Work instruction:
Your answer must be the full listing, reproduced exactly, minus any pictures.

Exercise materials:
•••••

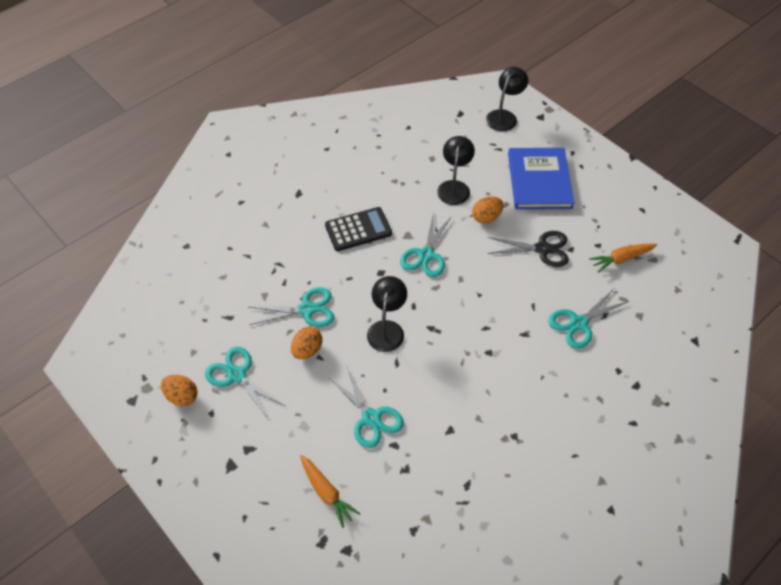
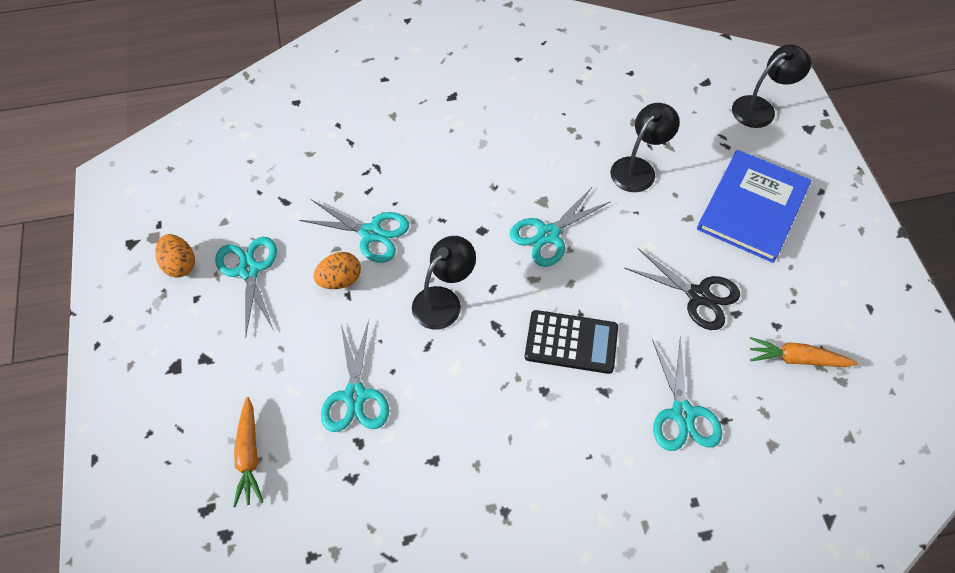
camera: 30 degrees right, 5 degrees up
(358, 229) = (490, 168): black calculator -> black calculator (571, 342)
(486, 217) = (653, 223): orange egg -> none
(579, 323) = (682, 413): turquoise scissors -> turquoise scissors turned 90 degrees counterclockwise

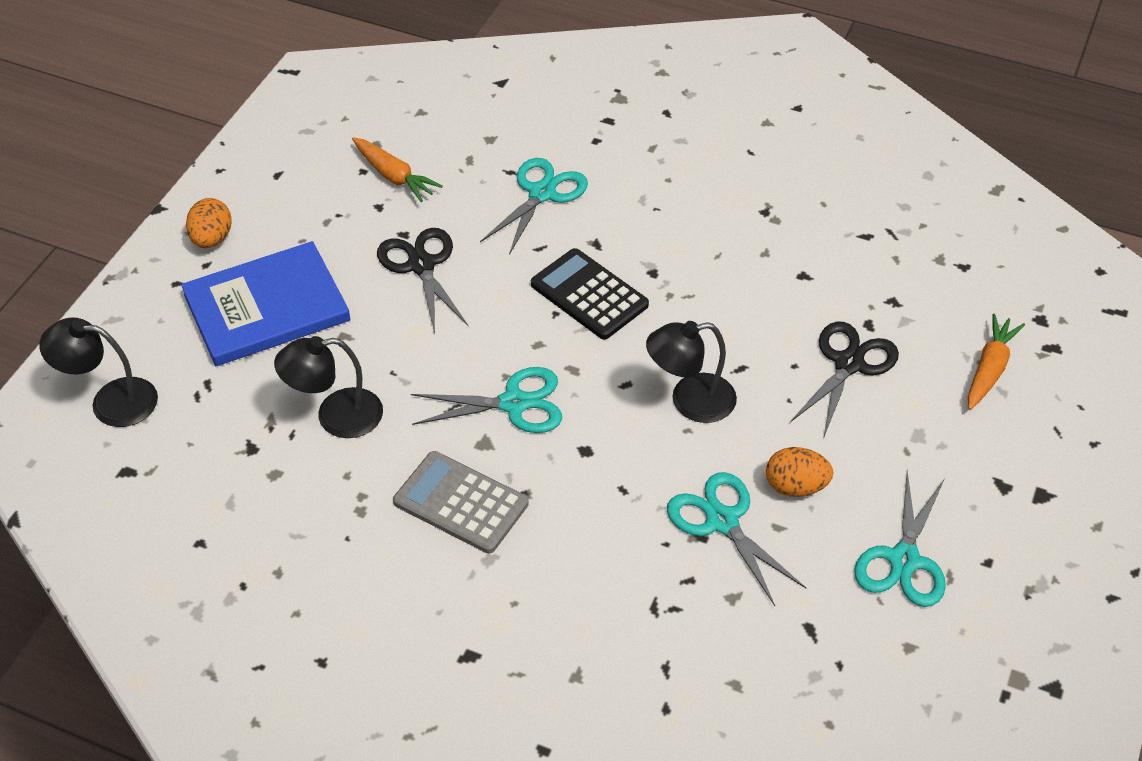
camera: 145 degrees left, 10 degrees down
(180, 265) = (993, 617): orange egg -> orange egg (212, 239)
(355, 396) = (849, 364): turquoise scissors -> black scissors
(524, 161) = (461, 503): none -> grey calculator

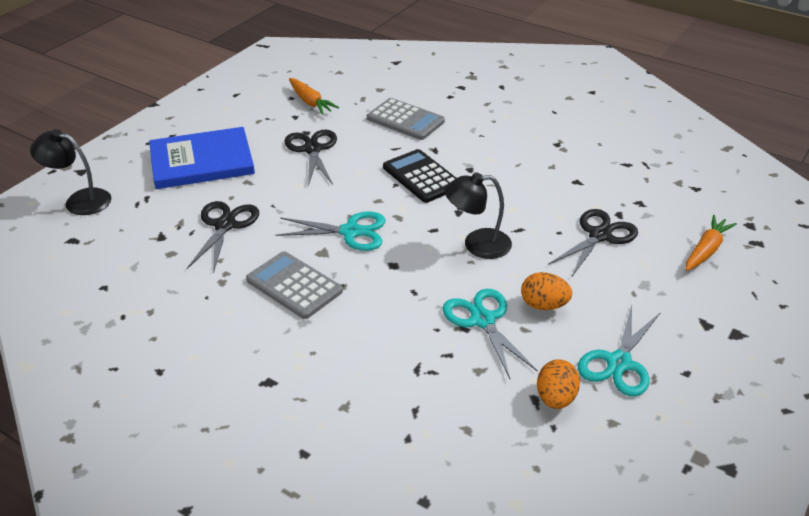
camera: 10 degrees right, 10 degrees down
(212, 239) = (181, 122): orange egg -> orange egg (555, 398)
(336, 416) = (225, 225): black lamp -> black scissors
(542, 193) = (405, 120): turquoise scissors -> grey calculator

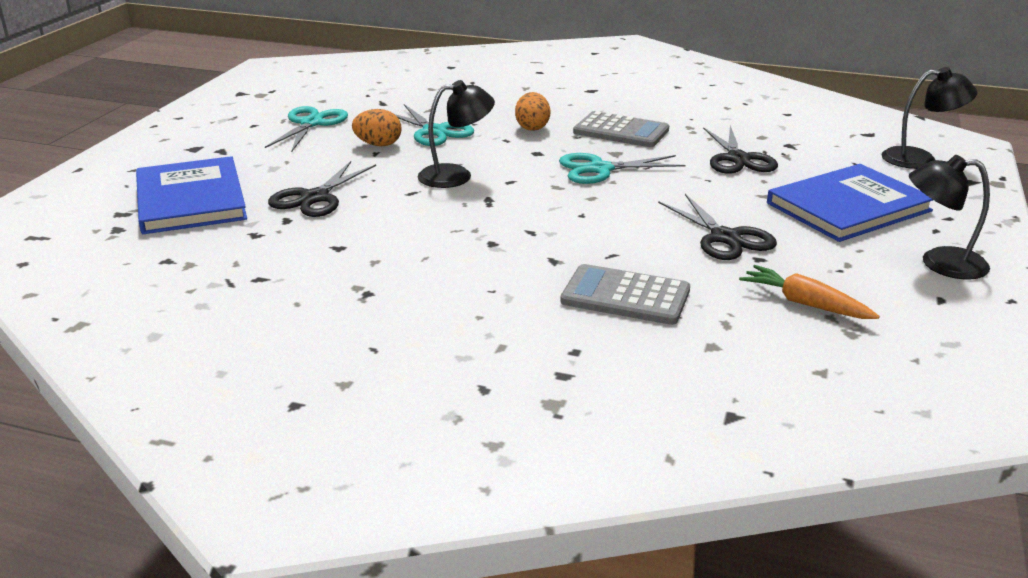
camera: 165 degrees right, 10 degrees down
(204, 113) = (940, 263): none -> black lamp
(421, 177) = (553, 226): black calculator -> none
(555, 398) = (366, 104): orange egg -> orange egg (532, 127)
(706, 250) = (190, 200): orange carrot -> blue book

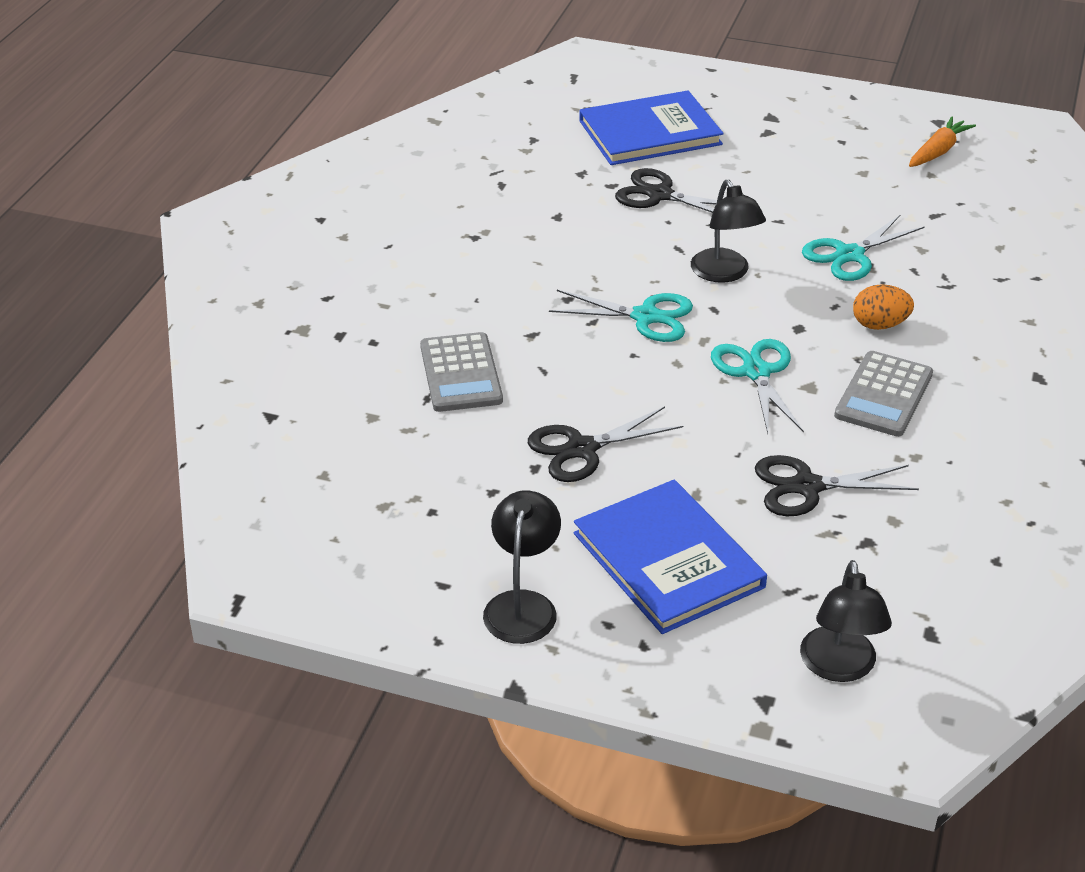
camera: 90 degrees right, 10 degrees up
(311, 123) = (854, 174): turquoise scissors -> turquoise scissors (645, 317)
(378, 145) = (801, 221): orange egg -> none
(625, 296) = (461, 373): grey calculator -> grey calculator turned 150 degrees clockwise
(805, 304) = (440, 485): orange carrot -> orange carrot (937, 151)

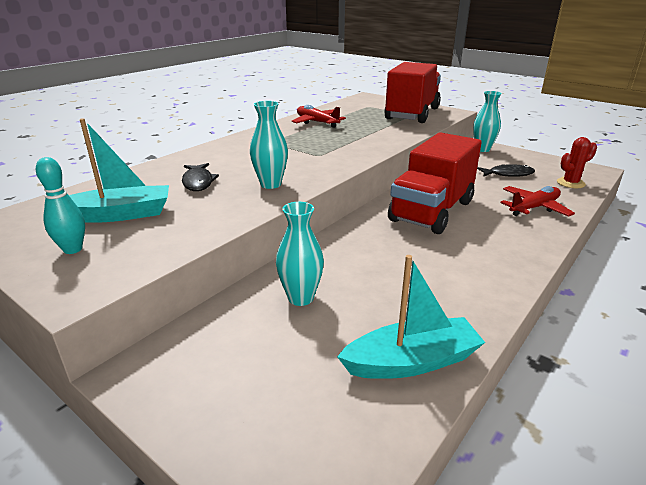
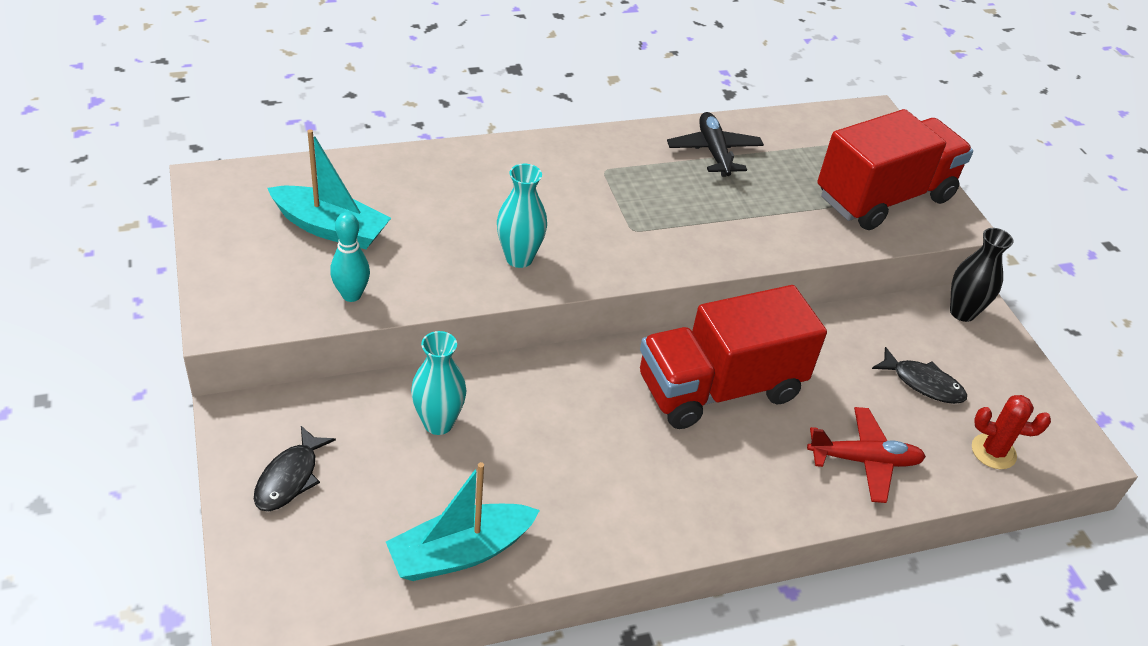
camera: 30 degrees right, 15 degrees up
(73, 249) = (258, 260): turquoise bowling pin -> turquoise bowling pin (351, 295)
(198, 182) = (447, 212): black fish -> black fish (290, 478)
(317, 122) = (713, 152): red plane -> black plane
(411, 361) = (460, 552): turquoise boat -> turquoise boat turned 135 degrees clockwise
(482, 149) = (962, 312): turquoise vase -> black vase

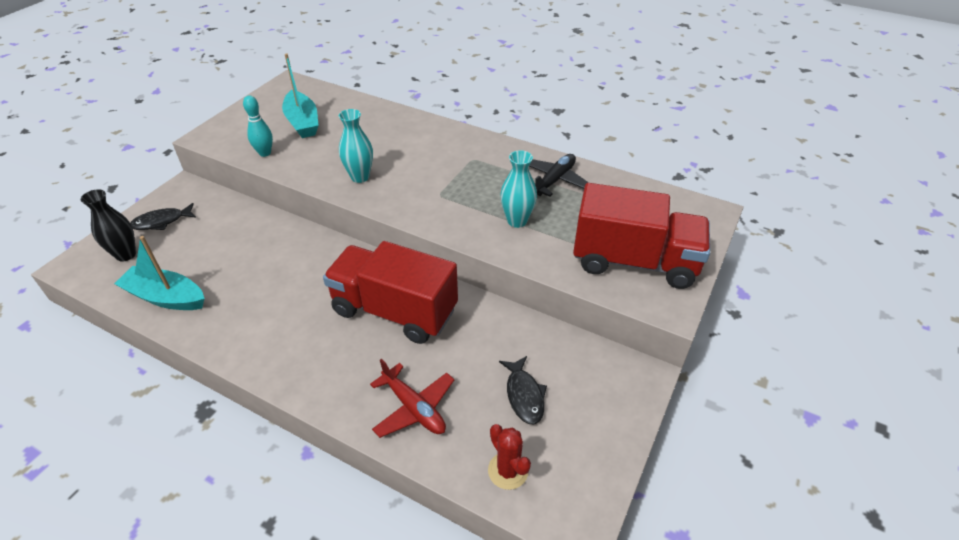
camera: 50 degrees right, 0 degrees up
(438, 423) = (245, 238): turquoise vase -> turquoise vase (517, 221)
(962, 312) = (624, 375): black vase -> black vase (126, 254)

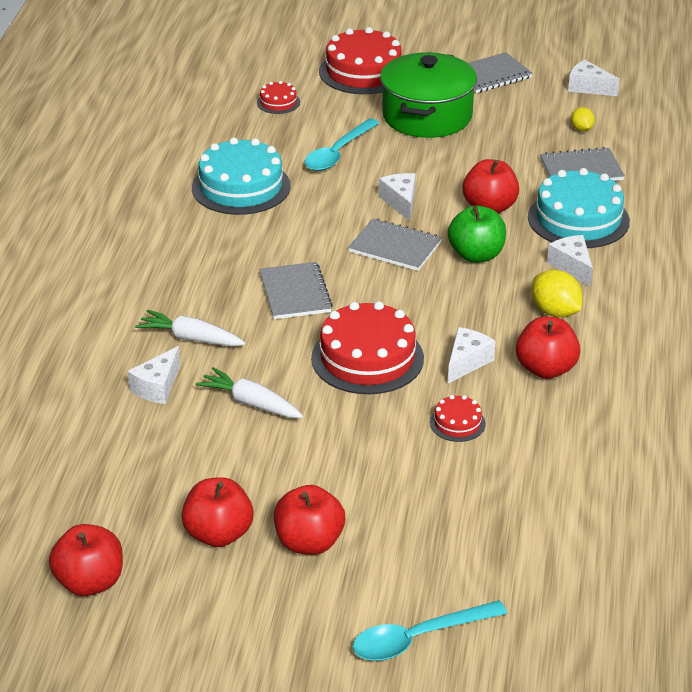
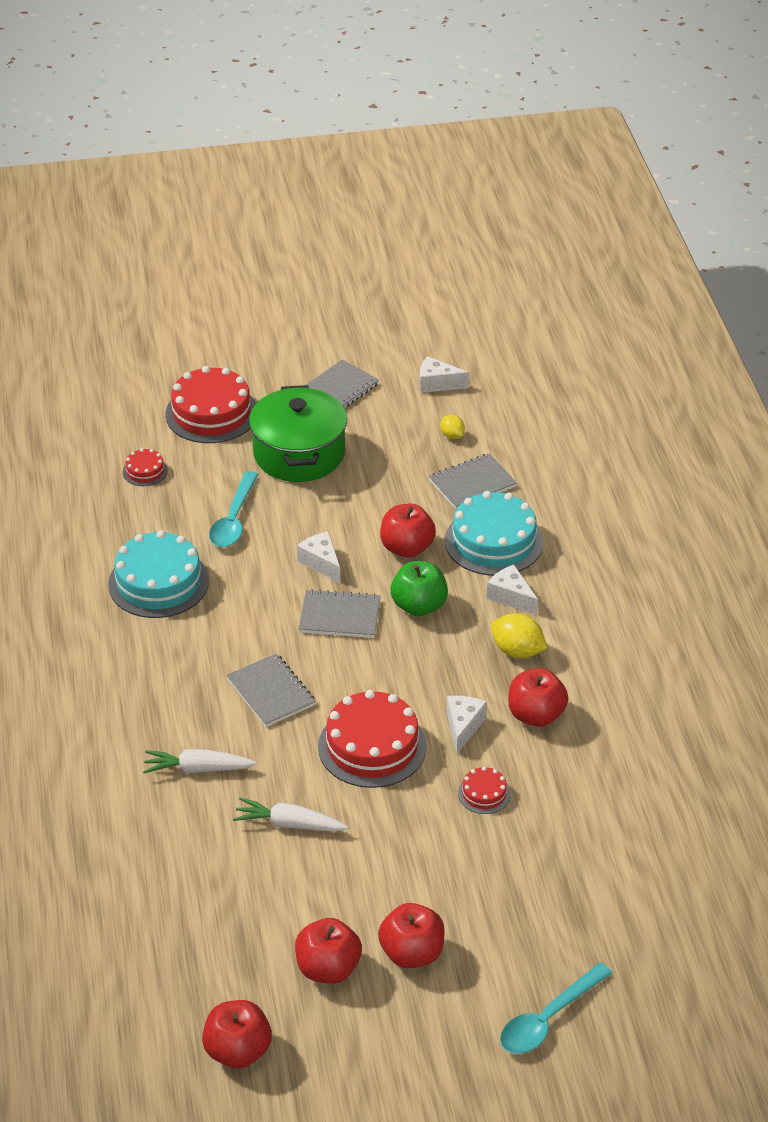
camera: 20 degrees left, 5 degrees up
(157, 387) = (193, 830): white cheese -> none

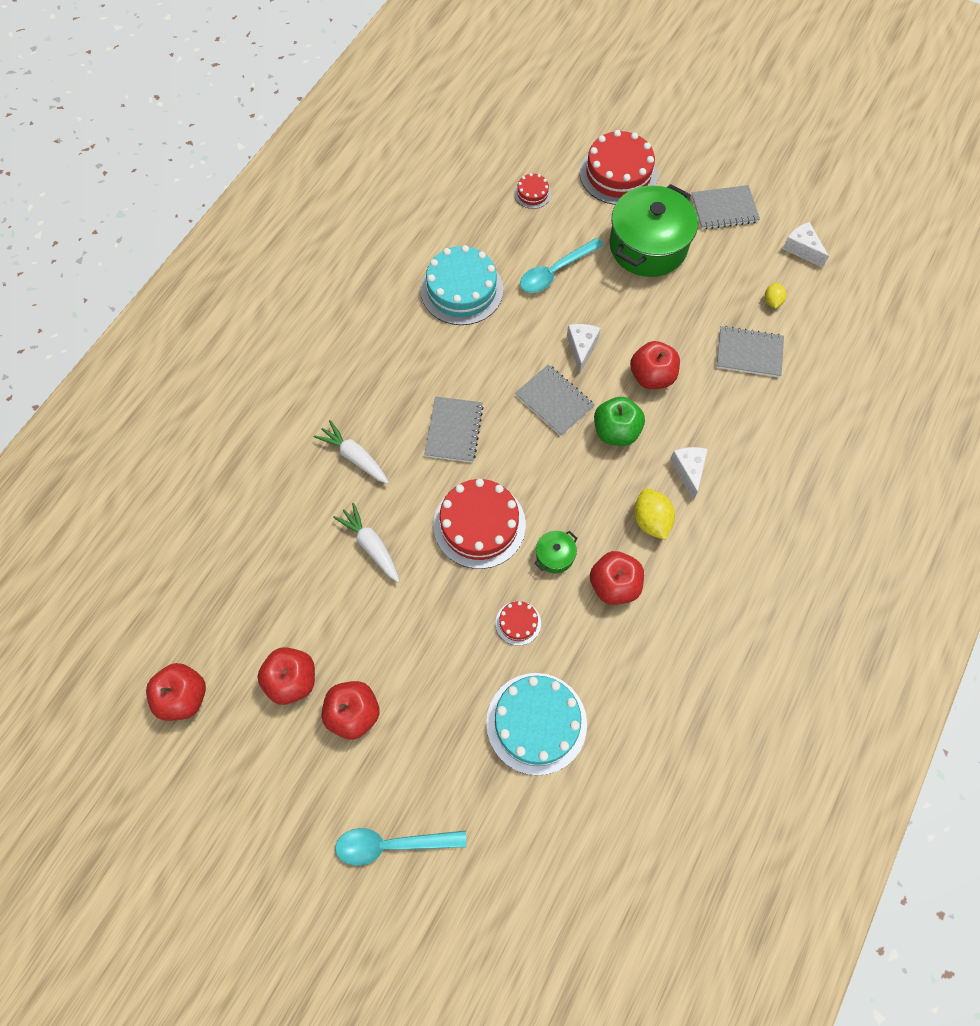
camera: 40 degrees right, 25 degrees up
(463, 726) = (555, 556): white cheese -> green pot
(494, 541) = (719, 414): turquoise cake -> turquoise cake (536, 723)

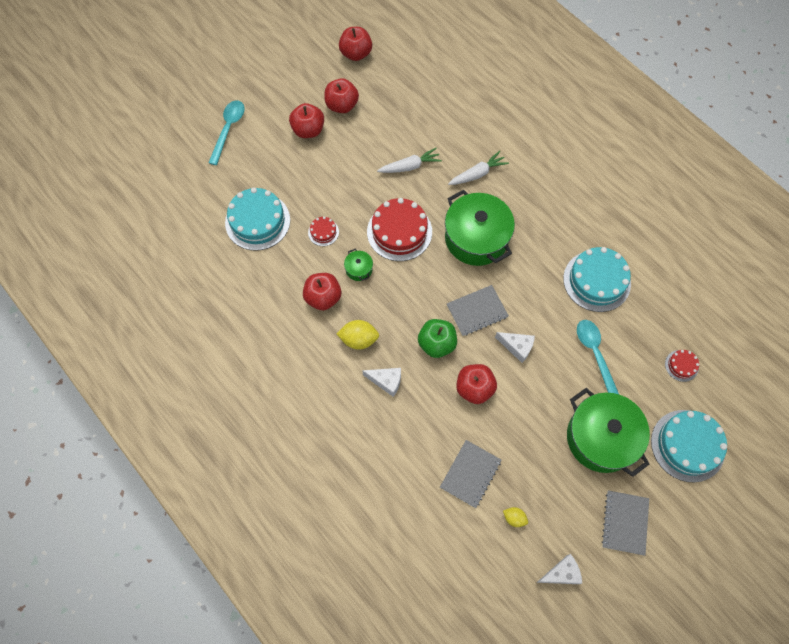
camera: 110 degrees right, 0 degrees up
(454, 430) = (476, 238): grey notebook -> green pot
(618, 174) = (687, 445): red cake -> turquoise cake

•••••

Output of the task:
camera: 30 degrees right, 5 degrees up
(358, 229) = (490, 168): black calculator -> black calculator (571, 342)
(486, 217) = (653, 223): orange egg -> none
(579, 323) = (682, 413): turquoise scissors -> turquoise scissors turned 90 degrees counterclockwise

camera: 145 degrees left, 10 degrees down
(180, 265) = (993, 617): orange egg -> orange egg (212, 239)
(355, 396) = (849, 364): turquoise scissors -> black scissors
(524, 161) = (461, 503): none -> grey calculator

camera: 10 degrees right, 10 degrees down
(212, 239) = (181, 122): orange egg -> orange egg (555, 398)
(336, 416) = (225, 225): black lamp -> black scissors
(542, 193) = (405, 120): turquoise scissors -> grey calculator

camera: 165 degrees right, 10 degrees down
(204, 113) = (940, 263): none -> black lamp
(421, 177) = (553, 226): black calculator -> none
(555, 398) = (366, 104): orange egg -> orange egg (532, 127)
(706, 250) = (190, 200): orange carrot -> blue book

camera: 90 degrees right, 10 degrees up
(311, 123) = (854, 174): turquoise scissors -> turquoise scissors (645, 317)
(378, 145) = (801, 221): orange egg -> none
(625, 296) = (461, 373): grey calculator -> grey calculator turned 150 degrees clockwise
(805, 304) = (440, 485): orange carrot -> orange carrot (937, 151)

camera: 30 degrees right, 15 degrees up
(73, 249) = (258, 260): turquoise bowling pin -> turquoise bowling pin (351, 295)
(198, 182) = (447, 212): black fish -> black fish (290, 478)
(317, 122) = (713, 152): red plane -> black plane
(411, 361) = (460, 552): turquoise boat -> turquoise boat turned 135 degrees clockwise
(482, 149) = (962, 312): turquoise vase -> black vase

camera: 50 degrees right, 0 degrees up
(438, 423) = (245, 238): turquoise vase -> turquoise vase (517, 221)
(962, 312) = (624, 375): black vase -> black vase (126, 254)

camera: 20 degrees left, 5 degrees up
(157, 387) = (193, 830): white cheese -> none

camera: 40 degrees right, 25 degrees up
(463, 726) = (555, 556): white cheese -> green pot
(494, 541) = (719, 414): turquoise cake -> turquoise cake (536, 723)

camera: 110 degrees right, 0 degrees up
(454, 430) = (476, 238): grey notebook -> green pot
(618, 174) = (687, 445): red cake -> turquoise cake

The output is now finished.